▸ DIRECTIONS
Copy nothing but the lines from the line with "433, 500, 470)" to the end of the records, retyped exactly. Pictures stay out.

▸ INPUT DATA

—————

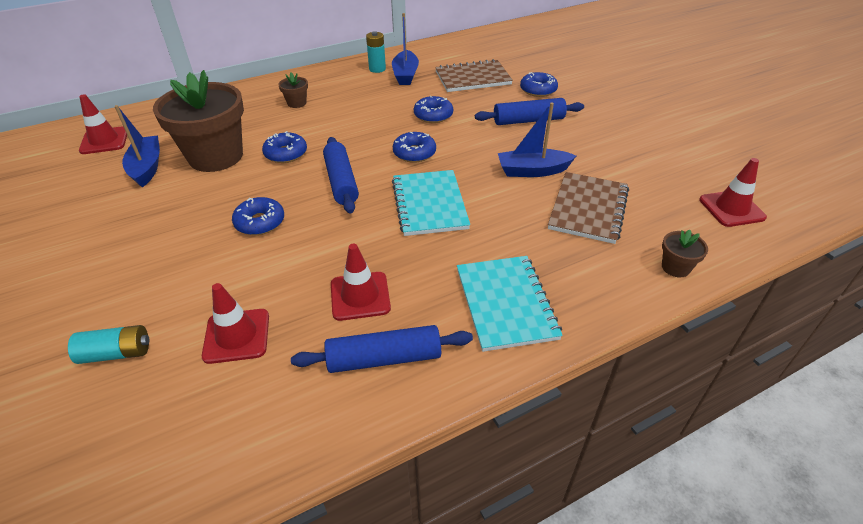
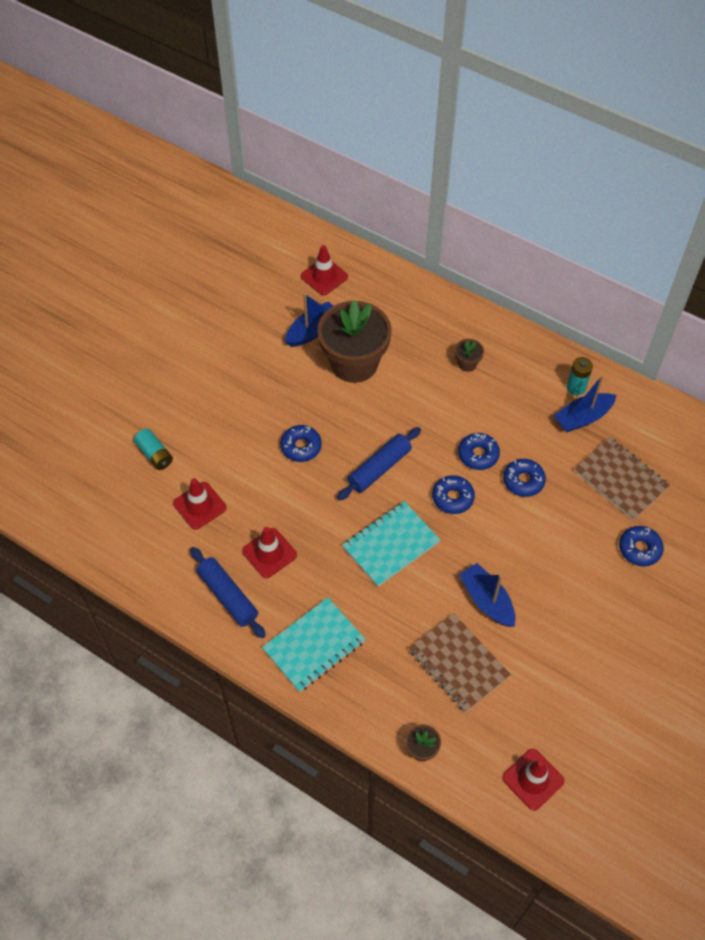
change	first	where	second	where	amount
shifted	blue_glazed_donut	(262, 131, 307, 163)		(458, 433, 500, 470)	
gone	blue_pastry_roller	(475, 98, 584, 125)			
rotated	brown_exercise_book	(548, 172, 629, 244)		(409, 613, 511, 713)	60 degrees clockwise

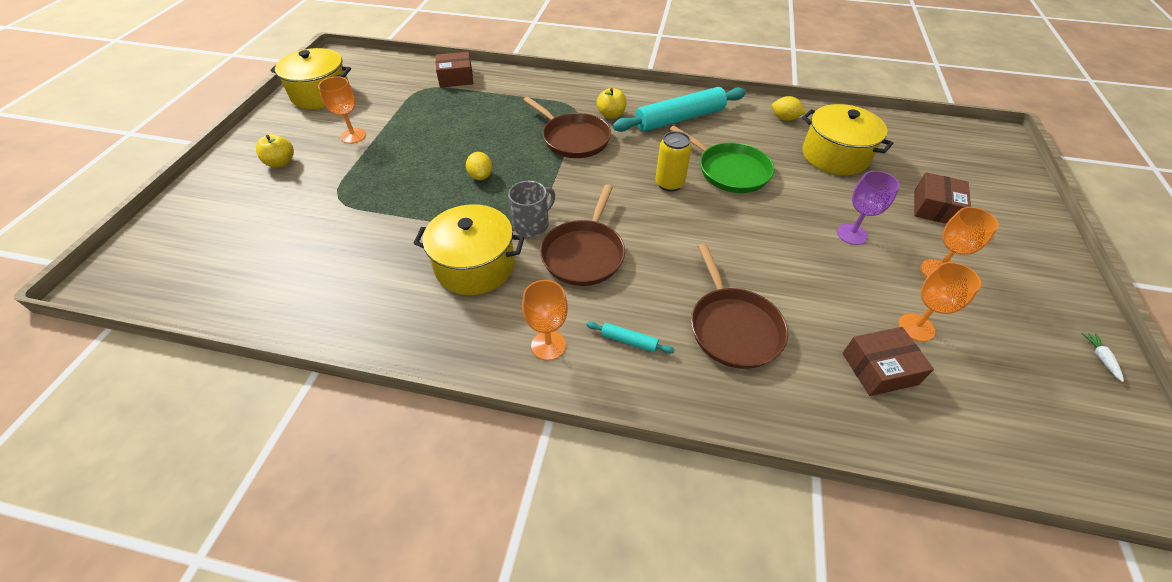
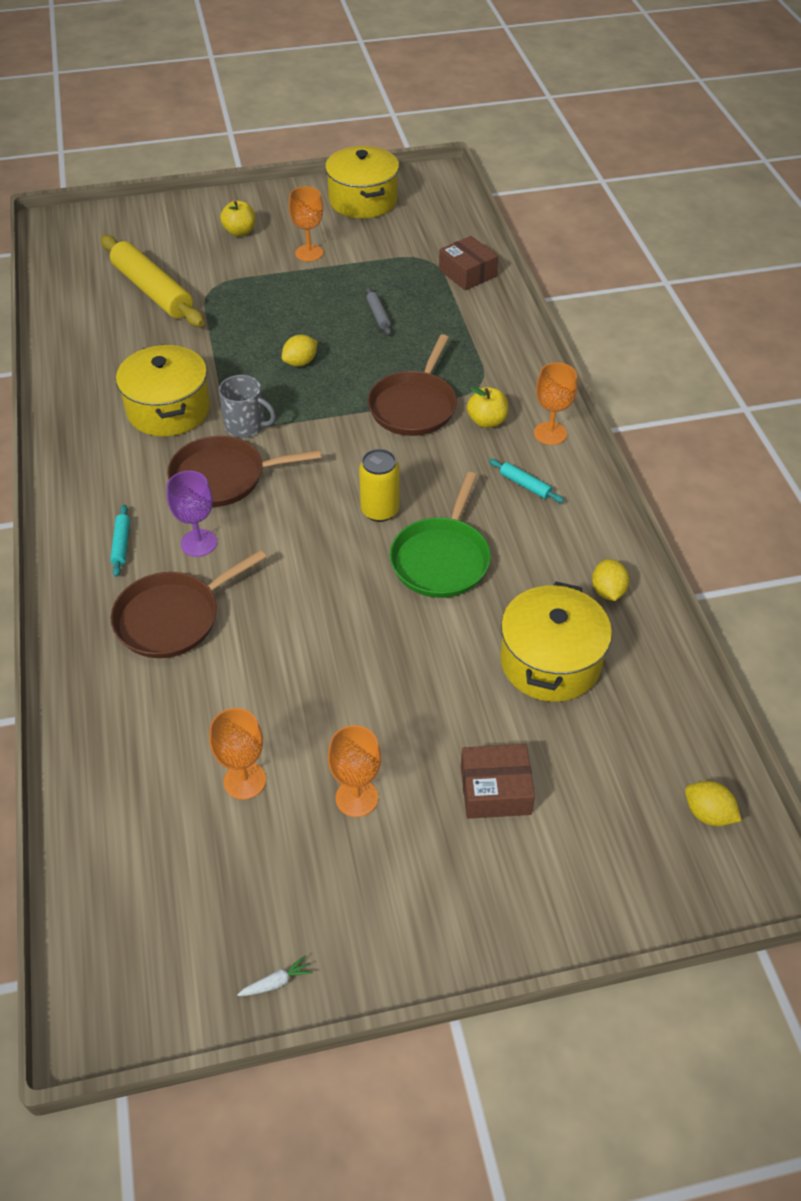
change	first	where	second	where	amount
shifted	bright_orange_goblet	(522, 280, 568, 360)		(534, 362, 577, 445)	
scaled	teal_pastry_roller	(613, 87, 746, 132)		(489, 459, 564, 503)	x0.41
shifted	purple_goblet	(837, 171, 900, 245)		(167, 471, 217, 557)	
gone	brown_package	(842, 327, 934, 396)			
new			golden_pastry_roller	(101, 235, 205, 327)	
new			grey_pastry_roller	(366, 287, 391, 335)	
new			golden_toy_lemon	(685, 781, 742, 826)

—————

▸ EXERCISE RESPONSE
shifted	blue_glazed_donut	(262, 131, 307, 163)		(458, 433, 500, 470)	
gone	blue_pastry_roller	(475, 98, 584, 125)			
rotated	brown_exercise_book	(548, 172, 629, 244)		(409, 613, 511, 713)	60 degrees clockwise

change	first	where	second	where	amount
shifted	bright_orange_goblet	(522, 280, 568, 360)		(534, 362, 577, 445)	
scaled	teal_pastry_roller	(613, 87, 746, 132)		(489, 459, 564, 503)	x0.41
shifted	purple_goblet	(837, 171, 900, 245)		(167, 471, 217, 557)	
gone	brown_package	(842, 327, 934, 396)			
new			golden_pastry_roller	(101, 235, 205, 327)	
new			grey_pastry_roller	(366, 287, 391, 335)	
new			golden_toy_lemon	(685, 781, 742, 826)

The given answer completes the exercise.